EXERCISE.
Exactly as written, return the entries below, minus any pictures.

Saved data entries.
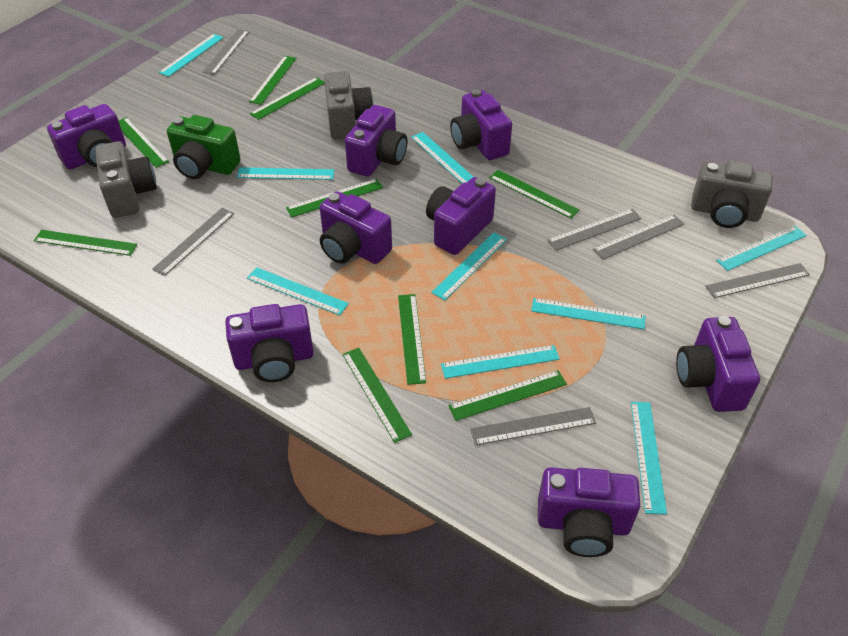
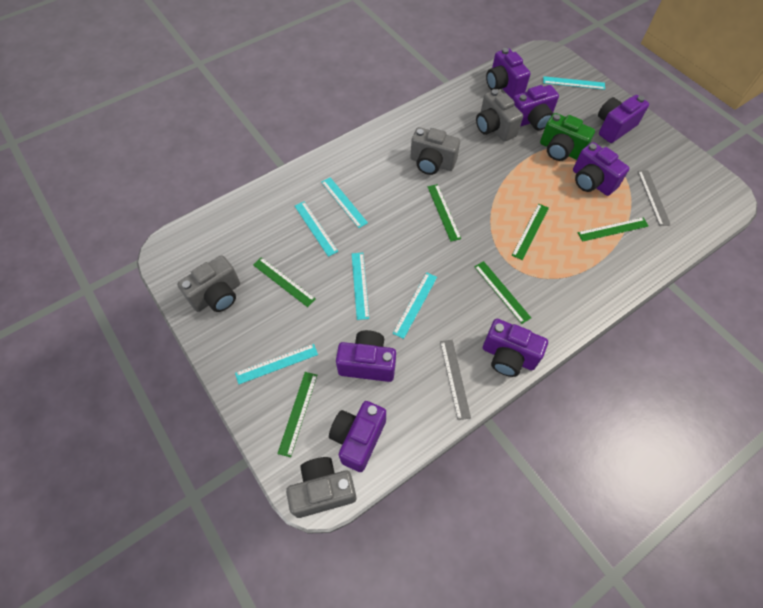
green ruler: [34,230,137,256] [119,117,169,168] [249,56,297,105] [250,77,325,120] [286,179,383,217] [342,348,412,443] [398,294,426,385] [448,370,567,421] [489,170,580,219] = 9 -> [253,257,316,307] [277,372,317,457] [428,184,461,242] [474,261,531,324] [512,204,549,260] [578,217,649,242] = 6
grey camera: [95,141,157,218] [324,71,374,139] [691,160,773,228] = 3 -> [177,255,240,312] [286,457,357,518] [410,127,460,175] [476,89,523,142] = 4
grey ruler: [152,208,234,276] [203,29,249,75] [470,407,596,445] [547,209,641,250] [593,215,684,260] [705,263,810,298] = 6 -> [440,340,471,420] [638,170,671,226] = 2
purple camera: [47,104,126,169] [225,304,314,382] [320,191,392,264] [345,105,407,177] [426,177,496,255] [450,89,512,160] [538,467,640,557] [676,316,760,412] = 8 -> [329,401,386,472] [336,330,396,382] [483,319,548,377] [486,48,531,99] [513,85,559,130] [573,142,630,196] [598,95,649,143] = 7
turquoise ruler: [159,34,223,77] [237,167,334,180] [247,267,349,315] [411,132,473,183] [431,232,507,300] [441,345,560,379] [531,298,646,329] [631,402,667,515] [716,226,807,271] = 9 -> [235,344,318,385] [295,202,338,257] [321,177,368,228] [352,253,369,320] [392,272,437,339] [543,76,605,90] = 6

RESPONSE BOX.
green ruler: [34,230,137,256] [119,117,169,168] [249,56,297,105] [250,77,325,120] [286,179,383,217] [342,348,412,443] [398,294,426,385] [448,370,567,421] [489,170,580,219] = 9 -> [253,257,316,307] [277,372,317,457] [428,184,461,242] [474,261,531,324] [512,204,549,260] [578,217,649,242] = 6
grey camera: [95,141,157,218] [324,71,374,139] [691,160,773,228] = 3 -> [177,255,240,312] [286,457,357,518] [410,127,460,175] [476,89,523,142] = 4
grey ruler: [152,208,234,276] [203,29,249,75] [470,407,596,445] [547,209,641,250] [593,215,684,260] [705,263,810,298] = 6 -> [440,340,471,420] [638,170,671,226] = 2
purple camera: [47,104,126,169] [225,304,314,382] [320,191,392,264] [345,105,407,177] [426,177,496,255] [450,89,512,160] [538,467,640,557] [676,316,760,412] = 8 -> [329,401,386,472] [336,330,396,382] [483,319,548,377] [486,48,531,99] [513,85,559,130] [573,142,630,196] [598,95,649,143] = 7
turquoise ruler: [159,34,223,77] [237,167,334,180] [247,267,349,315] [411,132,473,183] [431,232,507,300] [441,345,560,379] [531,298,646,329] [631,402,667,515] [716,226,807,271] = 9 -> [235,344,318,385] [295,202,338,257] [321,177,368,228] [352,253,369,320] [392,272,437,339] [543,76,605,90] = 6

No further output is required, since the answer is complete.